● **TASK**: Go through the entries below and print, exactly, the lines starting at the one with "U1: LM338 -> LM350" and ending at the one with "U17: NOT 74HC04", keeping both ends and no others.

● **INFORMATION PROVIDED**:
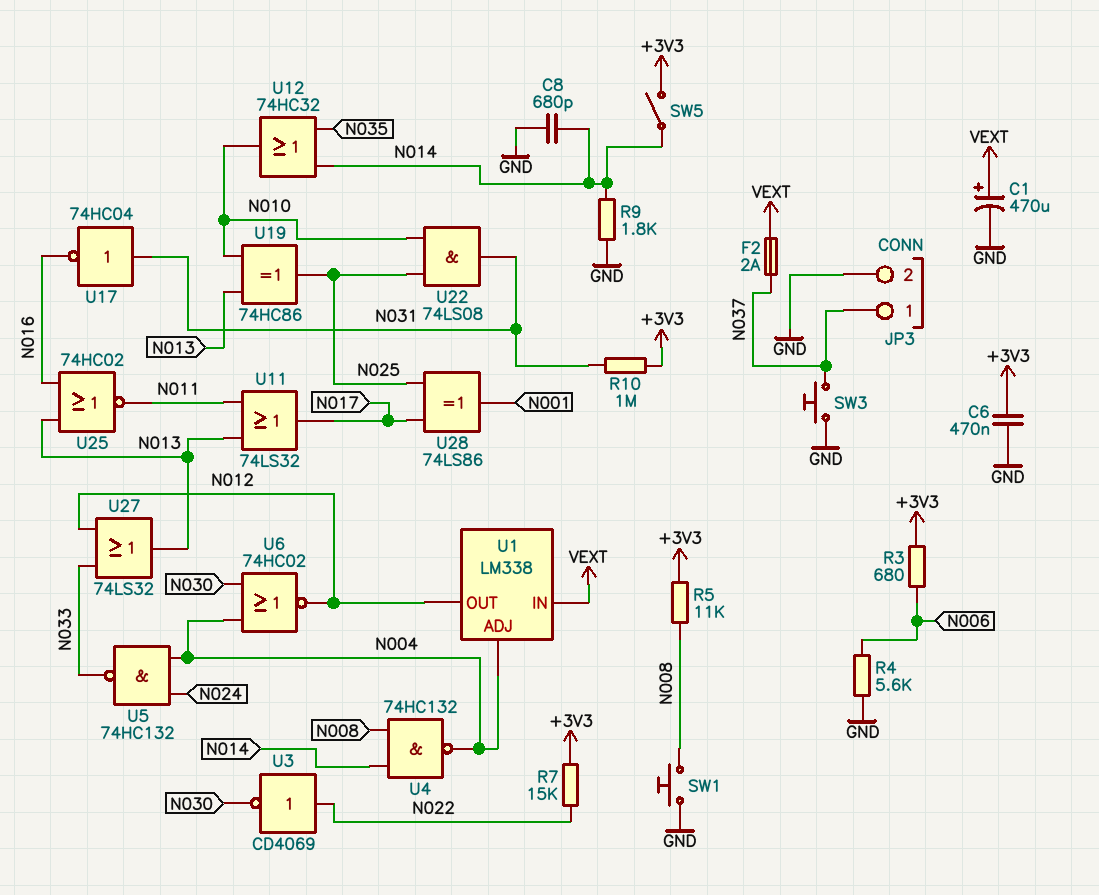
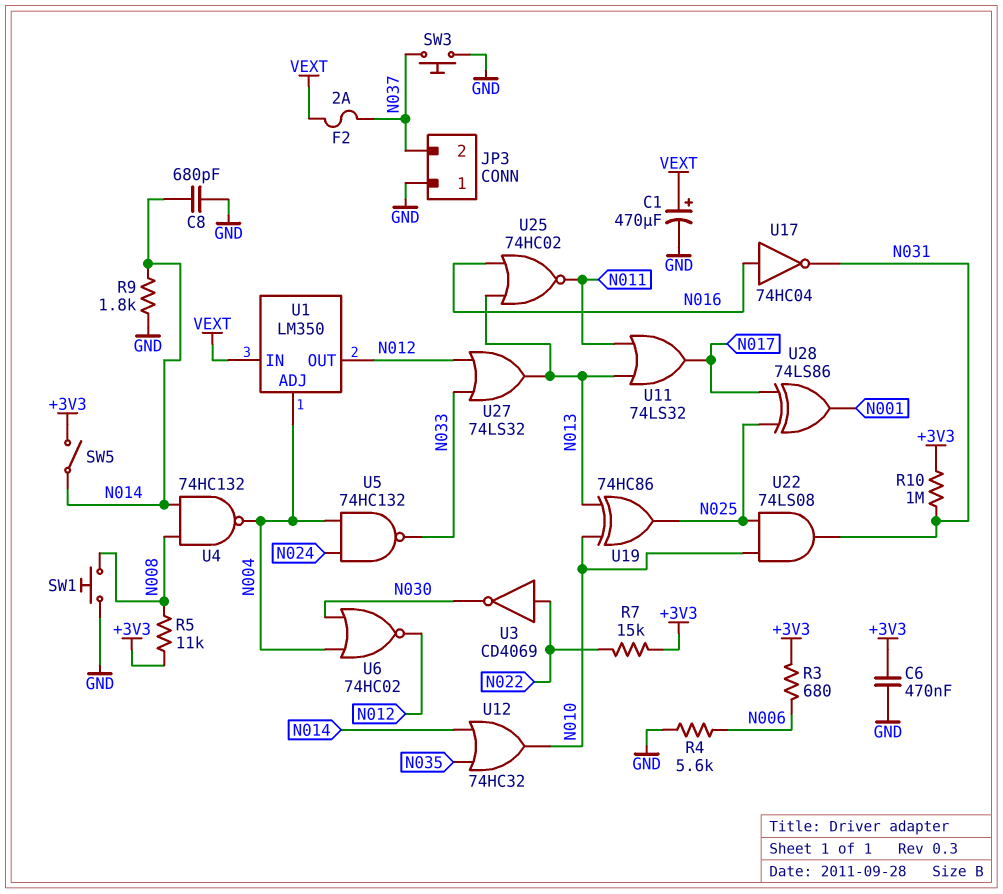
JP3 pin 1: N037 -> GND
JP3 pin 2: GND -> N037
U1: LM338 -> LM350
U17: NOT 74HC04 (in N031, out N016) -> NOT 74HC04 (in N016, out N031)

--

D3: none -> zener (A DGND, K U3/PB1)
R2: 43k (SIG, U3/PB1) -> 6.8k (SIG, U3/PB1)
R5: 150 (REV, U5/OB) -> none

● **ANSWER**:
U1: LM338 -> LM350
U17: NOT 74HC04 (in N031, out N016) -> NOT 74HC04 (in N016, out N031)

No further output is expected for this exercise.